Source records
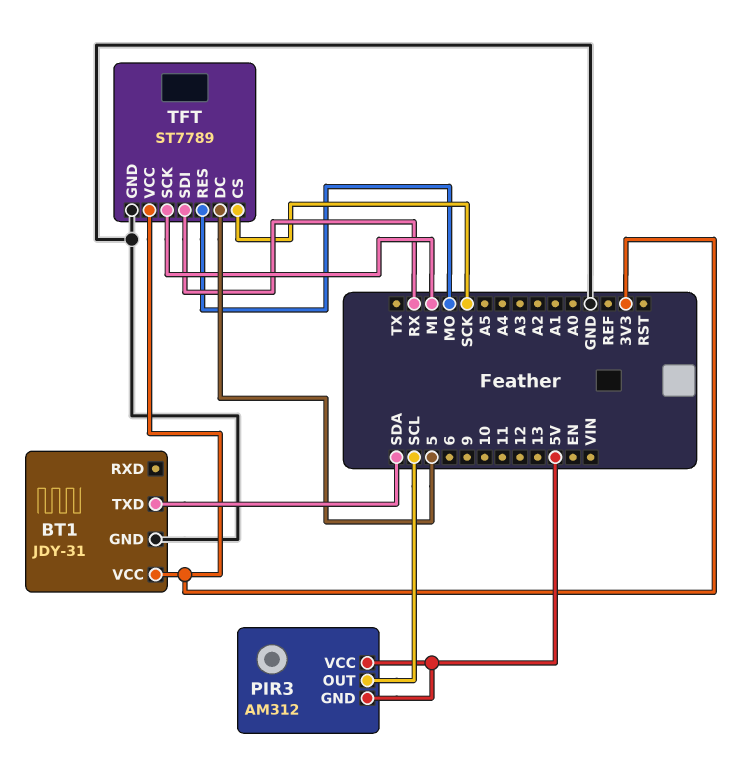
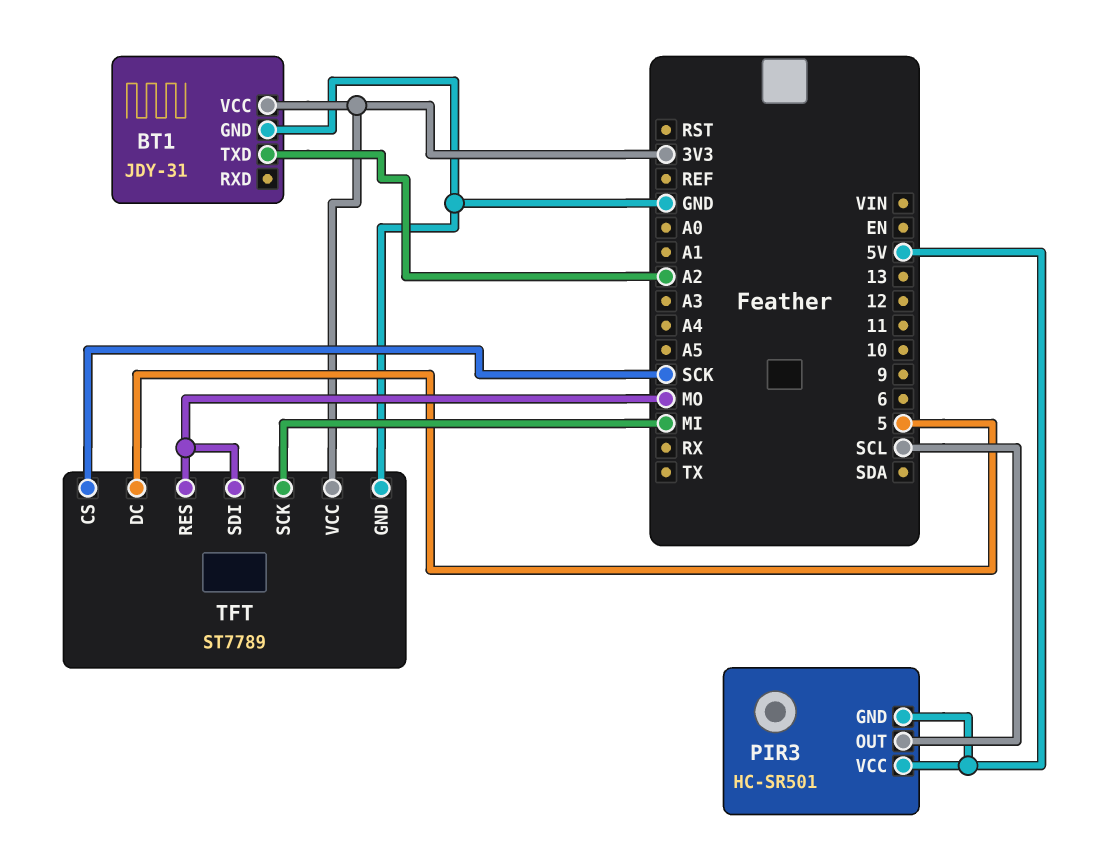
BT1 pin TXD: SDA -> A2
PIR3: AM312 -> HC-SR501
TFT pin SDI: RX -> MO

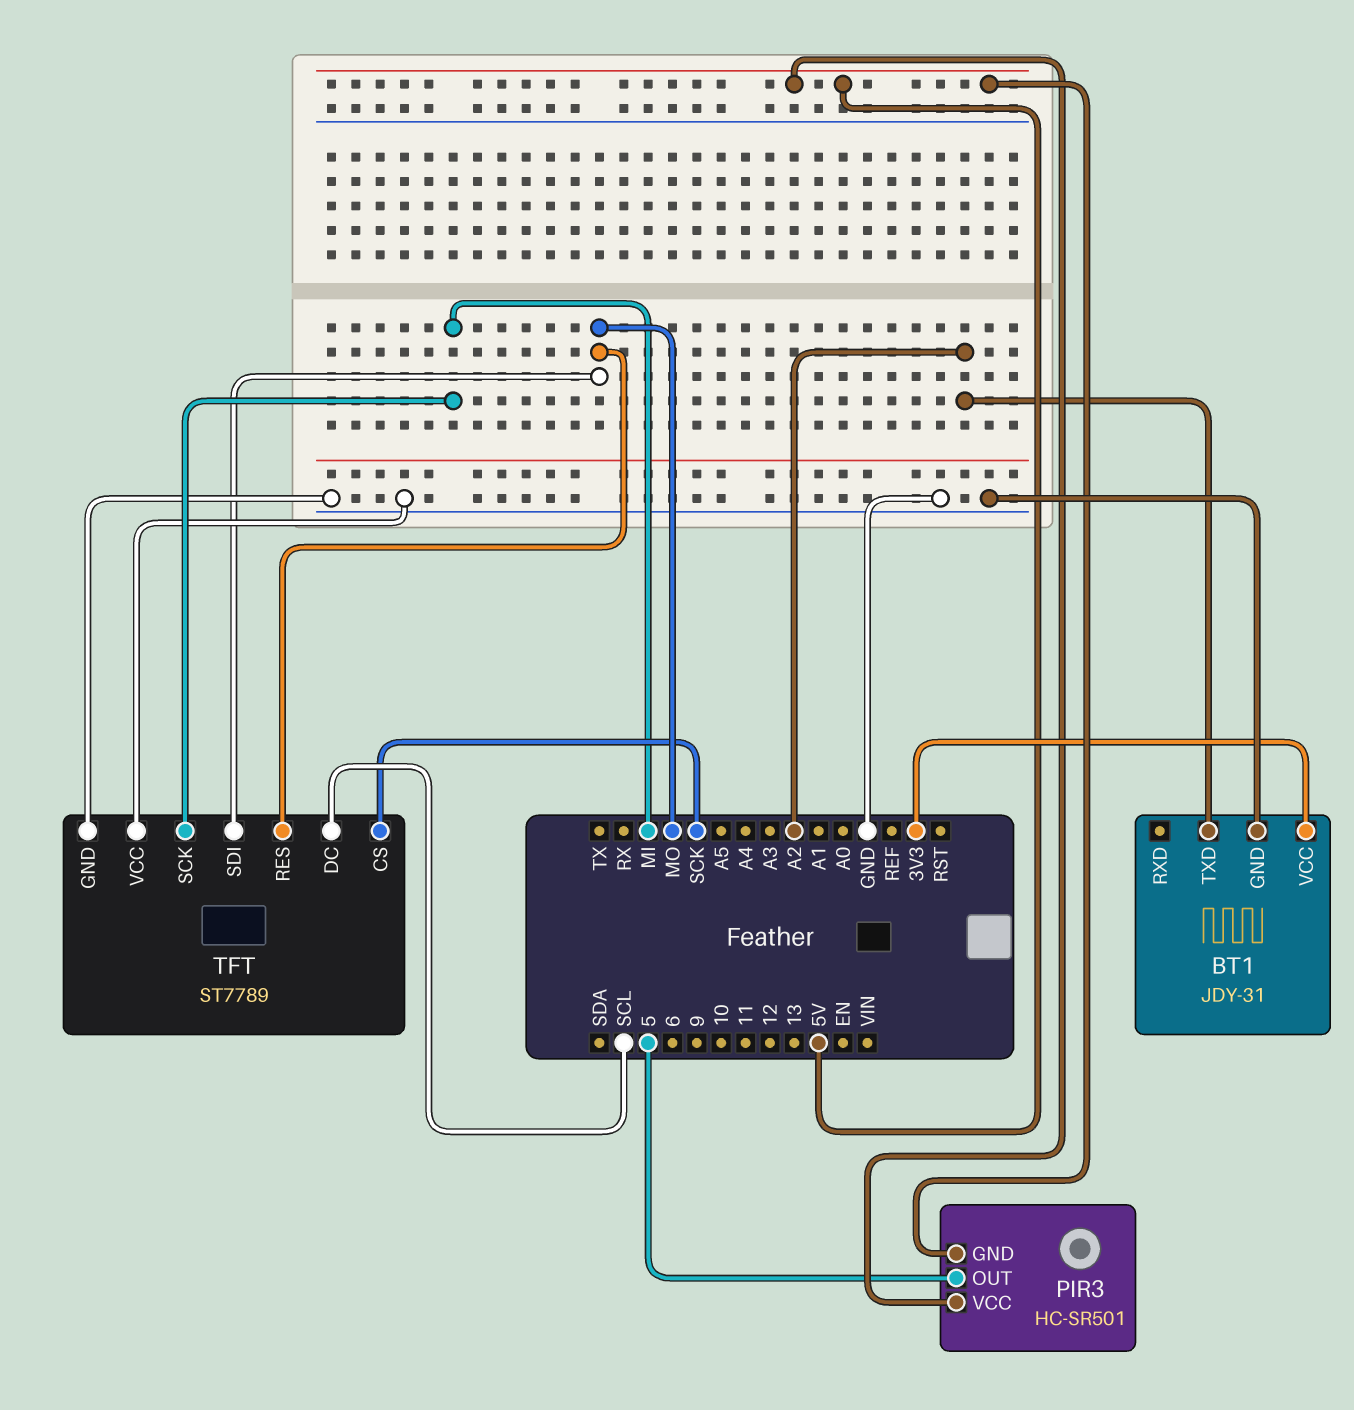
PIR3 pin OUT: SCL -> 5
TFT pin DC: 5 -> SCL
TFT pin VCC: 3V3 -> GND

> _PROBLEM STATEMENT_
Repeat only what runs from the line holding "PIR3 pin OUT: SCL -> 5" to the end of the data, keeping every line exactly as written, first and last included.

> _SOLUTION TO THE EXERCISE_
PIR3 pin OUT: SCL -> 5
TFT pin DC: 5 -> SCL
TFT pin VCC: 3V3 -> GND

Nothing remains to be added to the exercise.